• Task prompt
Output all the entries word for word. Omit the pictures.

• Material for the task

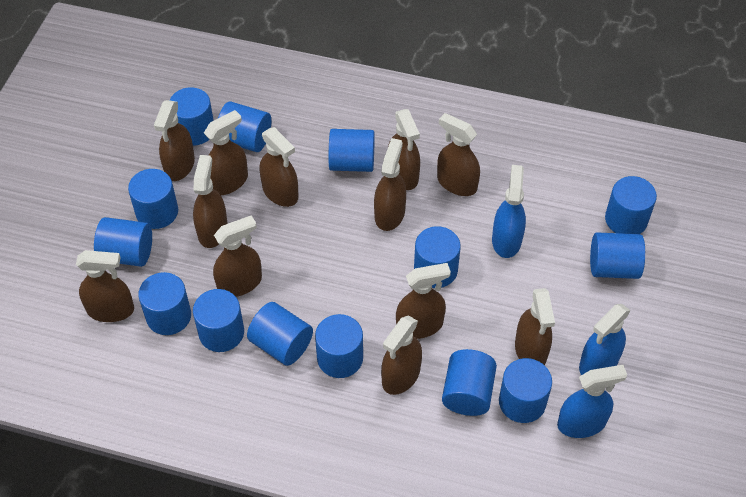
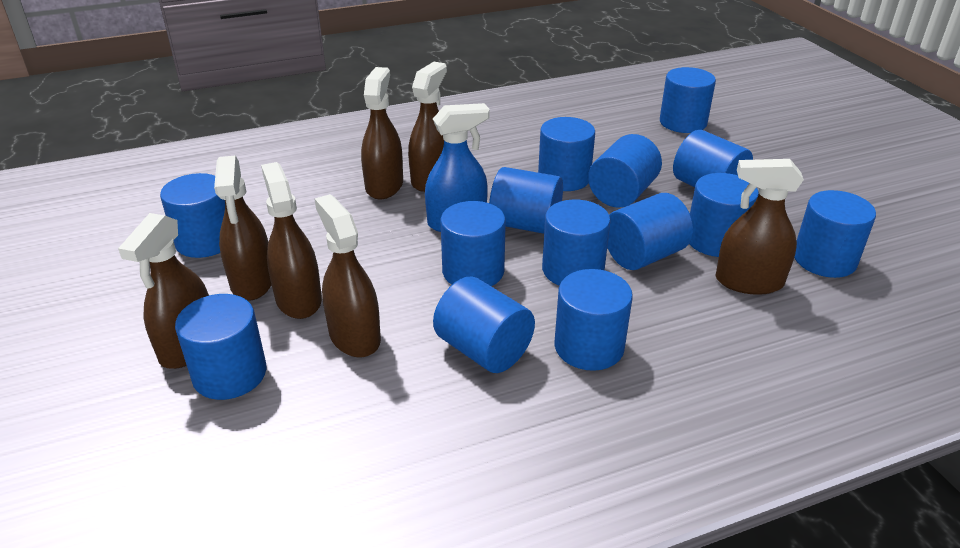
blue spray bottle: 3 -> 1
brown spray bottle: 12 -> 7

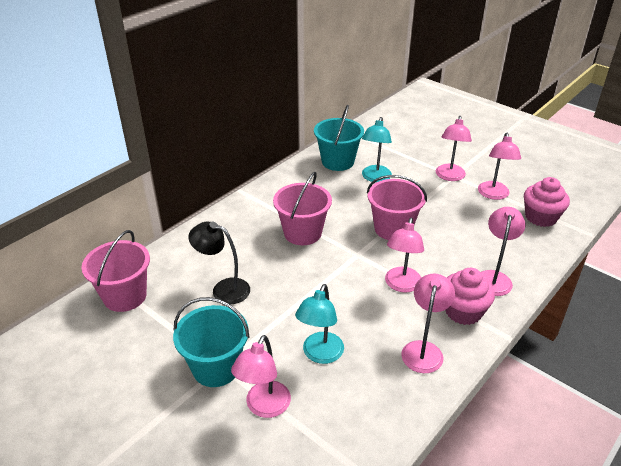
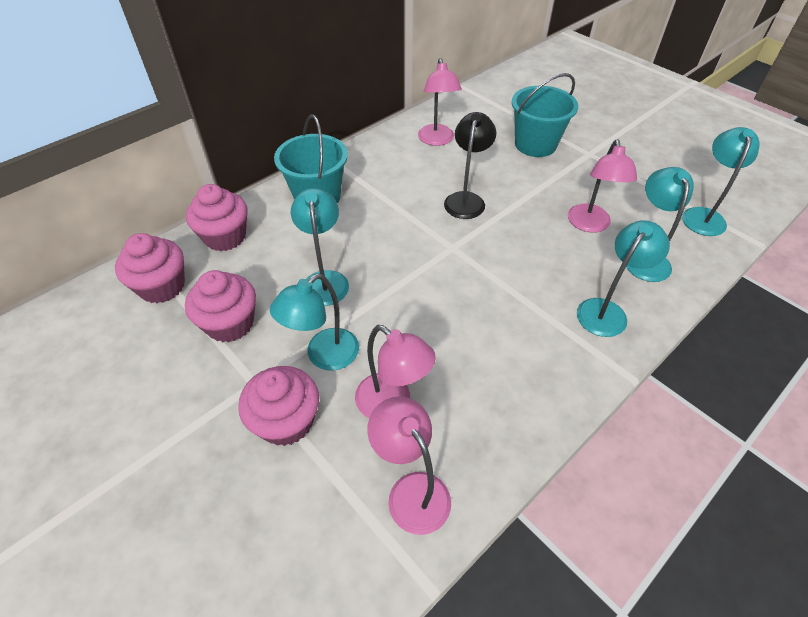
pink bucket: 3 -> 0
pink cupcake: 2 -> 4
pink lamp: 6 -> 4
turquoise lamp: 2 -> 5

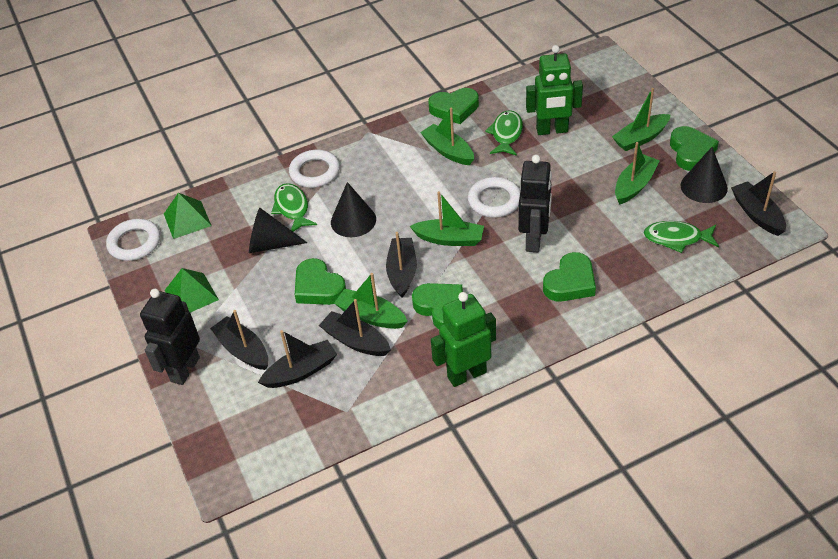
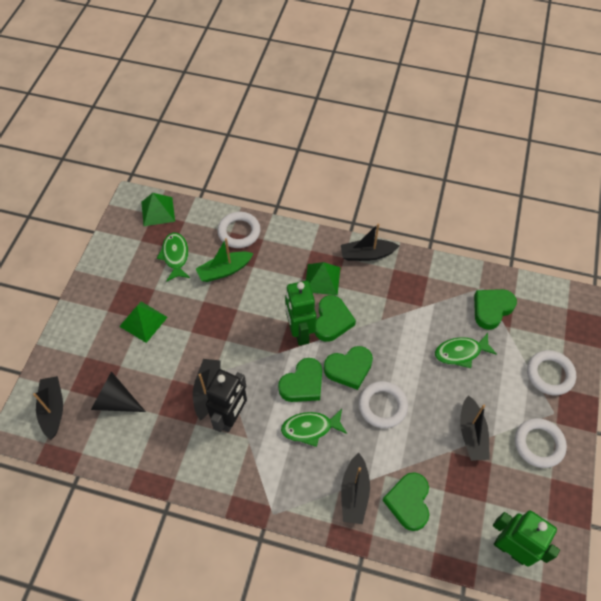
black cone: 3 -> 1
black robot: 2 -> 1
green boat: 5 -> 1
green pyramid: 2 -> 3
white ring: 3 -> 4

• Task output
blue spray bottle: 3 -> 1
brown spray bottle: 12 -> 7

pink bucket: 3 -> 0
pink cupcake: 2 -> 4
pink lamp: 6 -> 4
turquoise lamp: 2 -> 5

black cone: 3 -> 1
black robot: 2 -> 1
green boat: 5 -> 1
green pyramid: 2 -> 3
white ring: 3 -> 4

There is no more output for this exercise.